#### [Aim of the task]
The data below must be copied in full and without any change.

──────────────────────────────

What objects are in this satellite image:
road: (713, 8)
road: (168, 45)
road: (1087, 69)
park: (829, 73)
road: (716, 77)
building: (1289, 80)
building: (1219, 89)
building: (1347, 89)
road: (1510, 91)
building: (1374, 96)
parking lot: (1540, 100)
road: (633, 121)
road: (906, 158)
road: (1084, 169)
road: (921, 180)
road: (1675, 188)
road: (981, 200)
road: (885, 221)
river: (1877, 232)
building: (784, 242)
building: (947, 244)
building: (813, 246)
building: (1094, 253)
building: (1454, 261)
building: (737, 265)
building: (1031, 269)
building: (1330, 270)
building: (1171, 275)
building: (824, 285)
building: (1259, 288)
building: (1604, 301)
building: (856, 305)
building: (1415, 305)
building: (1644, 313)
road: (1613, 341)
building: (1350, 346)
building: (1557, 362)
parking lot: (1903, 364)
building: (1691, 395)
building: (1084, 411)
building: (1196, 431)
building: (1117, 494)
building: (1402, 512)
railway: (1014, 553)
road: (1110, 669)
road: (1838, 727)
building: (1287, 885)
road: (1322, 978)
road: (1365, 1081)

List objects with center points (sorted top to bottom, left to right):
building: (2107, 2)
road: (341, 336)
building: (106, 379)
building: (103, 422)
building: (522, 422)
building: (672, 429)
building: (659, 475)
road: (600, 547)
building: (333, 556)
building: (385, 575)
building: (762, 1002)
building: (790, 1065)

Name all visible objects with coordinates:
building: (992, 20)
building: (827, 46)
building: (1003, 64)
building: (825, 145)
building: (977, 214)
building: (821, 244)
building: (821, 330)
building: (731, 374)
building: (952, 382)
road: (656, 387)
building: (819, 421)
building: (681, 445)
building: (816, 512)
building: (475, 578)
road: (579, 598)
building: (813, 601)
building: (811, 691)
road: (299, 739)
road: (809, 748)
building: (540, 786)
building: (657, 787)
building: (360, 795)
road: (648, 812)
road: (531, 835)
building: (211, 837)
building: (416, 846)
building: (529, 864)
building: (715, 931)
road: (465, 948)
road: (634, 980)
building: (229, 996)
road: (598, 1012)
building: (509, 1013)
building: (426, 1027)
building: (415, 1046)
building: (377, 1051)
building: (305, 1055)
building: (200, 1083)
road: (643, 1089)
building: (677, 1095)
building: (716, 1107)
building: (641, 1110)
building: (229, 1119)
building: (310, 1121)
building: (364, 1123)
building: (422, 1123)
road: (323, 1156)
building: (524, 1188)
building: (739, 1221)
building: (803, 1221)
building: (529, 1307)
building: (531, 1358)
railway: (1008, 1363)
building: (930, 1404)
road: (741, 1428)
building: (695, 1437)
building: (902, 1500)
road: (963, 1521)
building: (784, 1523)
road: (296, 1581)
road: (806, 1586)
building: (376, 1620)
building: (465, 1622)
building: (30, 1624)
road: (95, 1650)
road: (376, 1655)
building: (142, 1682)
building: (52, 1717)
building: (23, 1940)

──────────────────────────────

#### [Answer box]
What objects are in this satellite image:
road: (713, 8)
road: (168, 45)
road: (1087, 69)
park: (829, 73)
road: (716, 77)
building: (1289, 80)
building: (1219, 89)
building: (1347, 89)
road: (1510, 91)
building: (1374, 96)
parking lot: (1540, 100)
road: (633, 121)
road: (906, 158)
road: (1084, 169)
road: (921, 180)
road: (1675, 188)
road: (981, 200)
road: (885, 221)
river: (1877, 232)
building: (784, 242)
building: (947, 244)
building: (813, 246)
building: (1094, 253)
building: (1454, 261)
building: (737, 265)
building: (1031, 269)
building: (1330, 270)
building: (1171, 275)
building: (824, 285)
building: (1259, 288)
building: (1604, 301)
building: (856, 305)
building: (1415, 305)
building: (1644, 313)
road: (1613, 341)
building: (1350, 346)
building: (1557, 362)
parking lot: (1903, 364)
building: (1691, 395)
building: (1084, 411)
building: (1196, 431)
building: (1117, 494)
building: (1402, 512)
railway: (1014, 553)
road: (1110, 669)
road: (1838, 727)
building: (1287, 885)
road: (1322, 978)
road: (1365, 1081)

List objects with center points (sorted top to bottom, left to right):
building: (2107, 2)
road: (341, 336)
building: (106, 379)
building: (103, 422)
building: (522, 422)
building: (672, 429)
building: (659, 475)
road: (600, 547)
building: (333, 556)
building: (385, 575)
building: (762, 1002)
building: (790, 1065)

Name all visible objects with coordinates:
building: (992, 20)
building: (827, 46)
building: (1003, 64)
building: (825, 145)
building: (977, 214)
building: (821, 244)
building: (821, 330)
building: (731, 374)
building: (952, 382)
road: (656, 387)
building: (819, 421)
building: (681, 445)
building: (816, 512)
building: (475, 578)
road: (579, 598)
building: (813, 601)
building: (811, 691)
road: (299, 739)
road: (809, 748)
building: (540, 786)
building: (657, 787)
building: (360, 795)
road: (648, 812)
road: (531, 835)
building: (211, 837)
building: (416, 846)
building: (529, 864)
building: (715, 931)
road: (465, 948)
road: (634, 980)
building: (229, 996)
road: (598, 1012)
building: (509, 1013)
building: (426, 1027)
building: (415, 1046)
building: (377, 1051)
building: (305, 1055)
building: (200, 1083)
road: (643, 1089)
building: (677, 1095)
building: (716, 1107)
building: (641, 1110)
building: (229, 1119)
building: (310, 1121)
building: (364, 1123)
building: (422, 1123)
road: (323, 1156)
building: (524, 1188)
building: (739, 1221)
building: (803, 1221)
building: (529, 1307)
building: (531, 1358)
railway: (1008, 1363)
building: (930, 1404)
road: (741, 1428)
building: (695, 1437)
building: (902, 1500)
road: (963, 1521)
building: (784, 1523)
road: (296, 1581)
road: (806, 1586)
building: (376, 1620)
building: (465, 1622)
building: (30, 1624)
road: (95, 1650)
road: (376, 1655)
building: (142, 1682)
building: (52, 1717)
building: (23, 1940)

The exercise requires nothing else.